# Before-and-after scene images
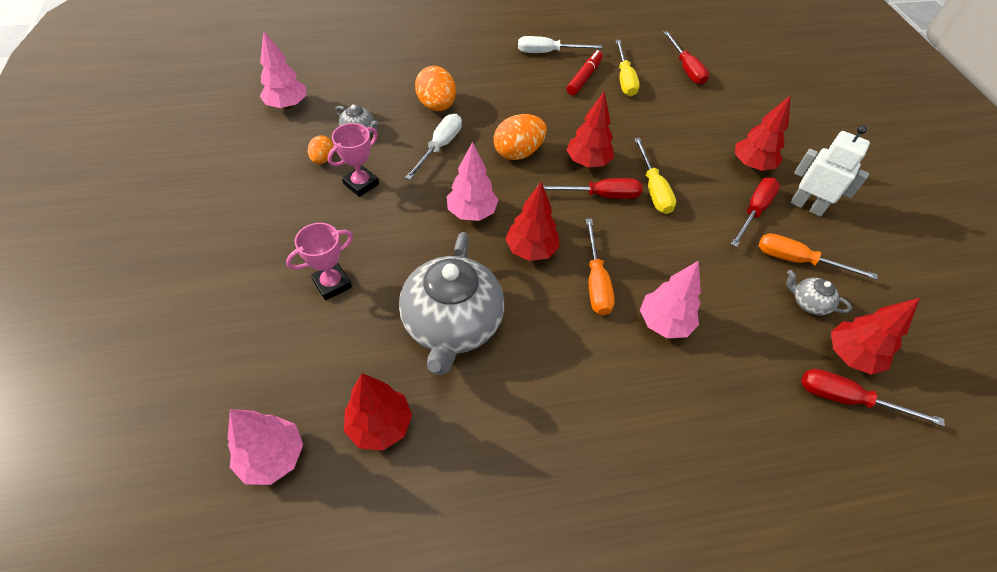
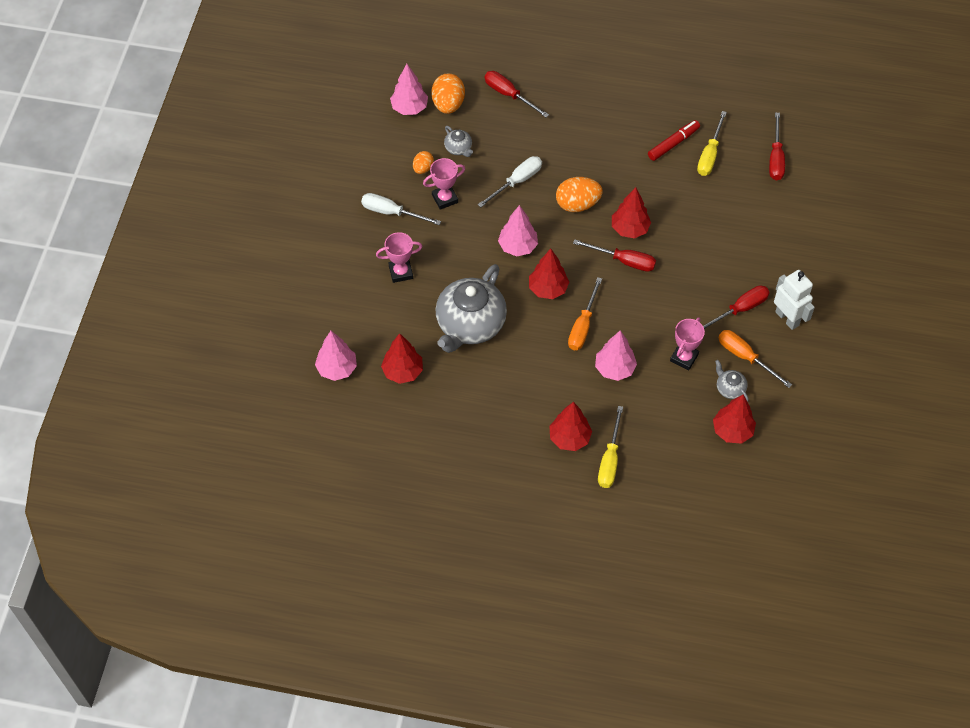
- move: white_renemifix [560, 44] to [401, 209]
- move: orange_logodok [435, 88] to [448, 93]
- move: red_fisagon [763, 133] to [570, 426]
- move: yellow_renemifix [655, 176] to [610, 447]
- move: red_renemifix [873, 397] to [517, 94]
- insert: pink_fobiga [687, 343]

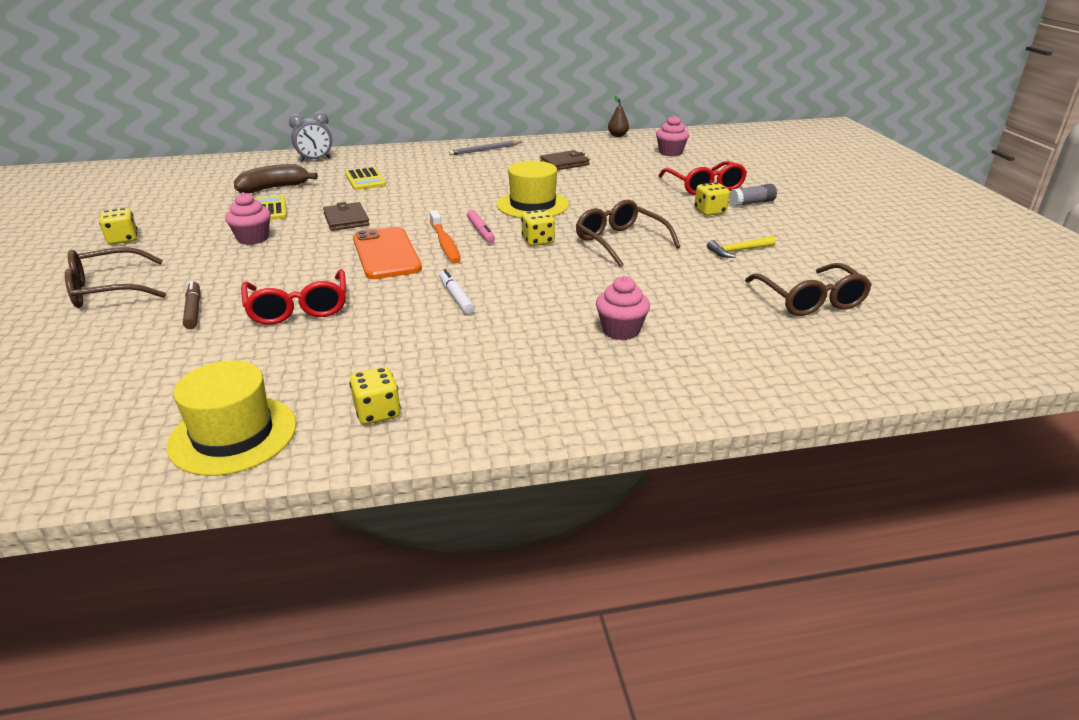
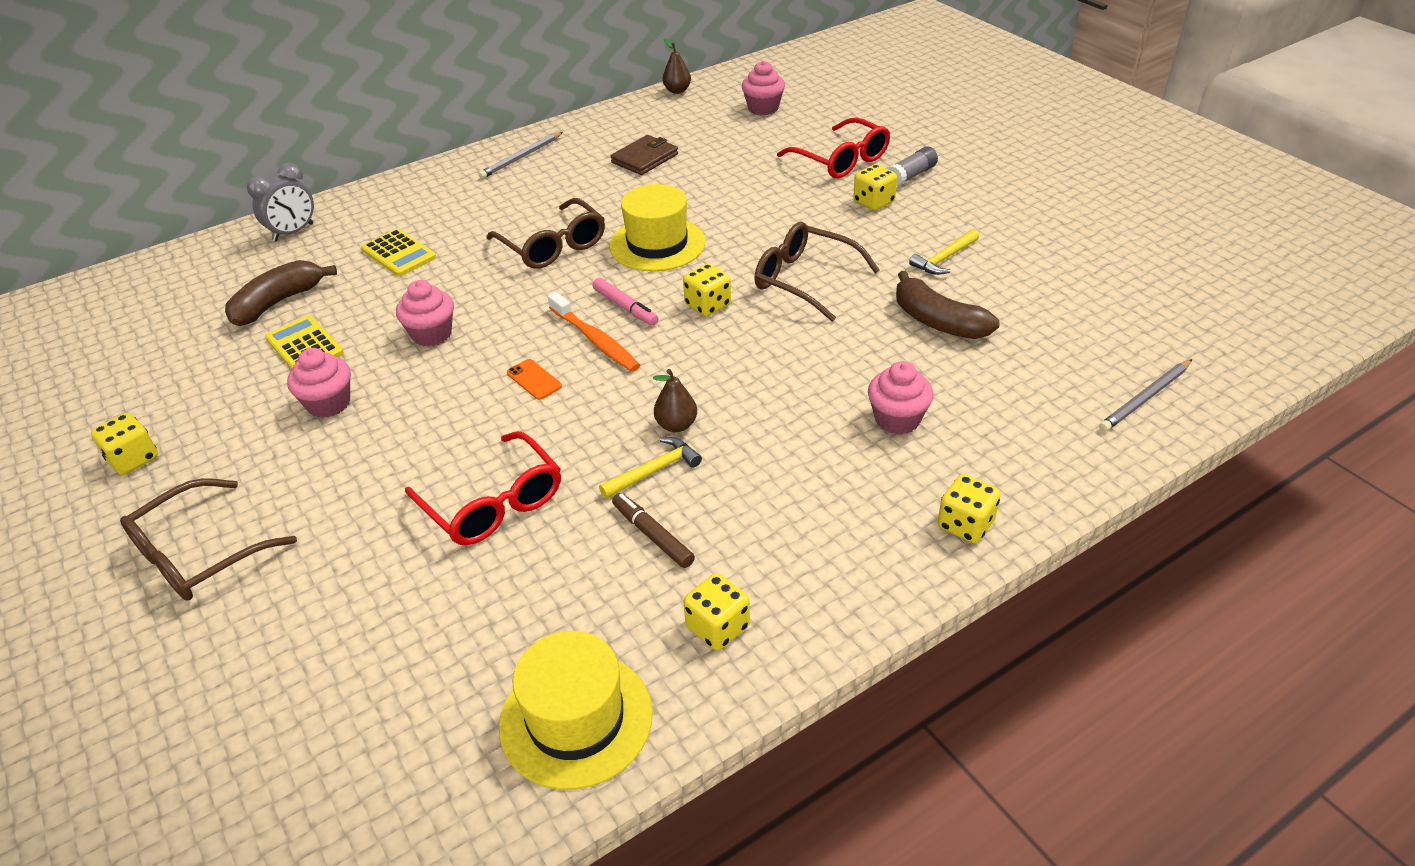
- replace: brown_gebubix [346, 216] to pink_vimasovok [425, 313]
- resize:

# Problem to work on
The data above, line by line: transcribe it exactly and drop the pictures.

# Result
- move: white_renemifix [560, 44] to [401, 209]
- move: orange_logodok [435, 88] to [448, 93]
- move: red_fisagon [763, 133] to [570, 426]
- move: yellow_renemifix [655, 176] to [610, 447]
- move: red_renemifix [873, 397] to [517, 94]
- insert: pink_fobiga [687, 343]

- replace: brown_gebubix [346, 216] to pink_vimasovok [425, 313]
- resize:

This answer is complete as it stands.